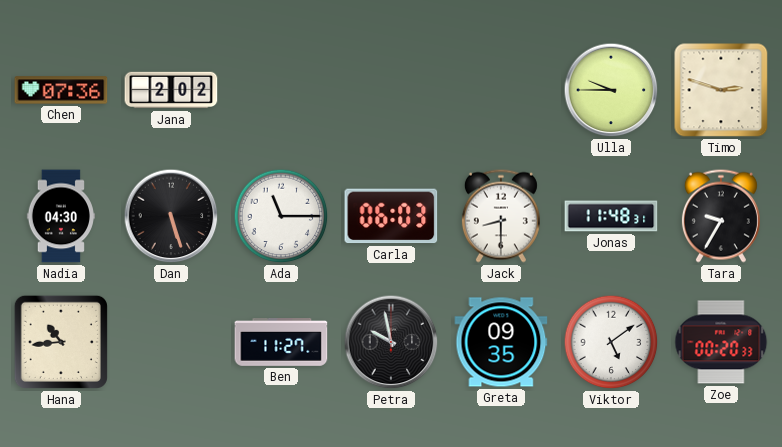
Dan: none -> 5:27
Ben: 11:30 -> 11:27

------------------------------------------------------------------------

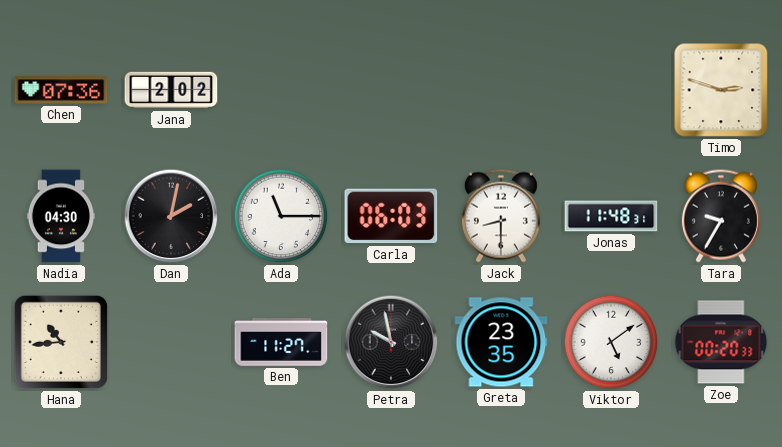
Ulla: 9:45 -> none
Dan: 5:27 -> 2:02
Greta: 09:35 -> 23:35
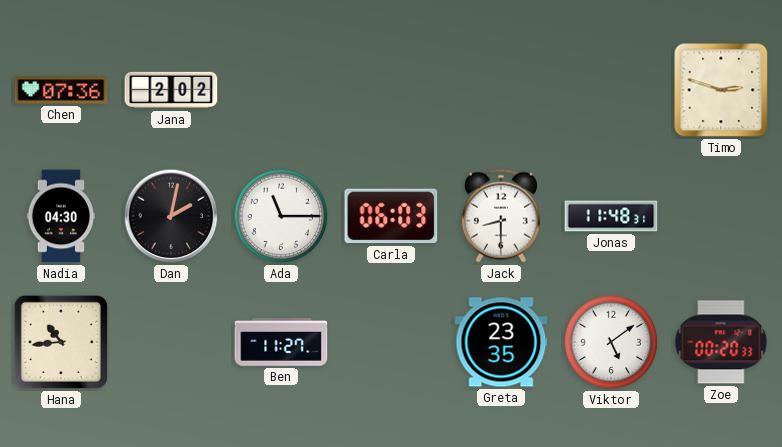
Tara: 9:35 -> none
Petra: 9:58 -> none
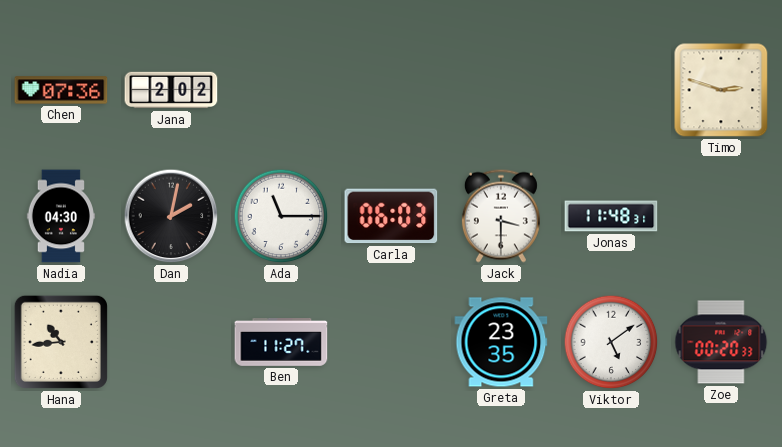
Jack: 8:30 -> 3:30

------------------------------------------------------------------------

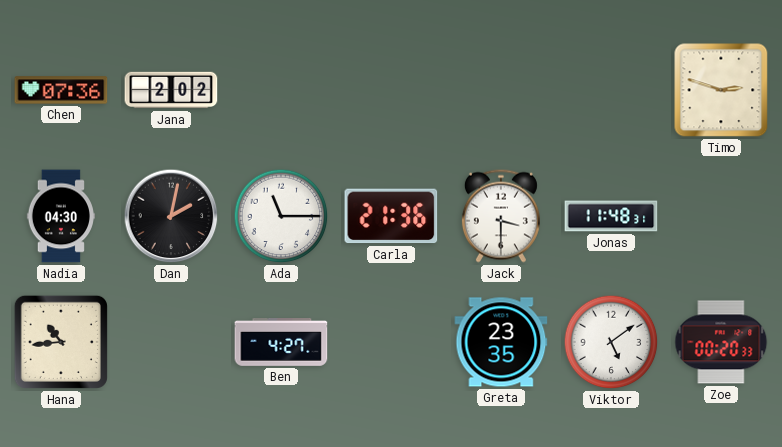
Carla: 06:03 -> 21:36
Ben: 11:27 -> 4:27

------------------------------------------------------------------------

▸ **STATED TASK**
Rewrite the records from the line with "Ulla: 9:45 -> none" to the line with "Petra: 9:58 -> none", putting "blank" wherever "none" appears and keeping everything else the same. Leave the pictures out of your answer.

▸ **ANSWER TO THIS TASK**
Ulla: 9:45 -> blank
Dan: 5:27 -> 2:02
Greta: 09:35 -> 23:35
Tara: 9:35 -> blank
Petra: 9:58 -> blank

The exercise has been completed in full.